▶ Action item
Could you return every line of the material that contains the word "pink"?

▶ Information provided
--------------------
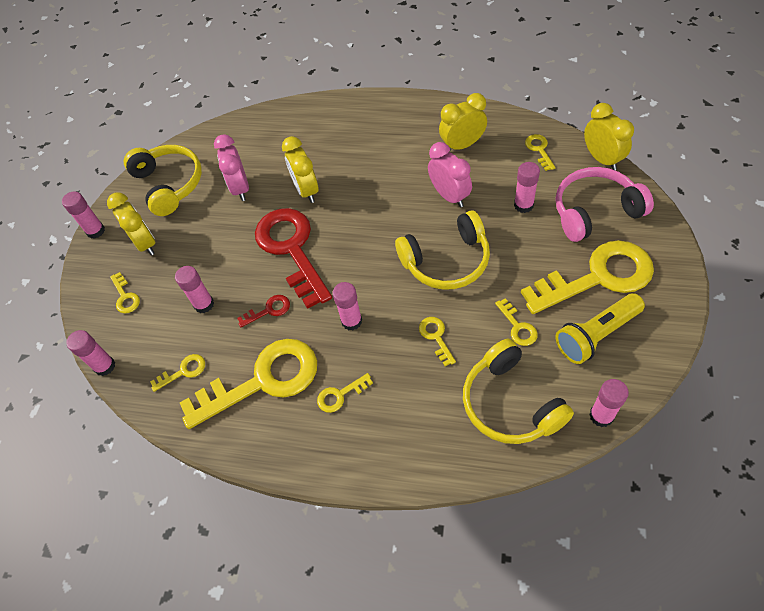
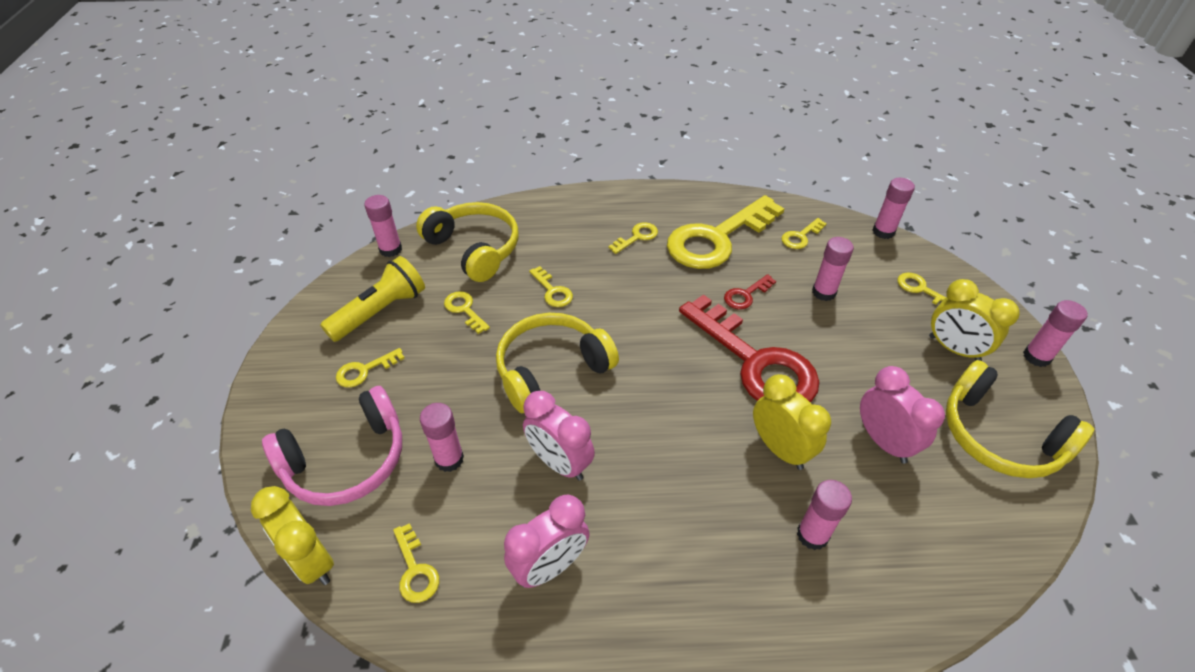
camera: 160 degrees right, 10 degrees down
(351, 321) = (648, 295): pink glue stick -> pink glue stick (812, 535)
(462, 145) = (550, 566): yellow clock -> pink clock
(597, 277) = (364, 370): yellow key -> yellow key, size x0.41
--------------------
▶ Task solution
(351, 321) = (648, 295): pink glue stick -> pink glue stick (812, 535)
(462, 145) = (550, 566): yellow clock -> pink clock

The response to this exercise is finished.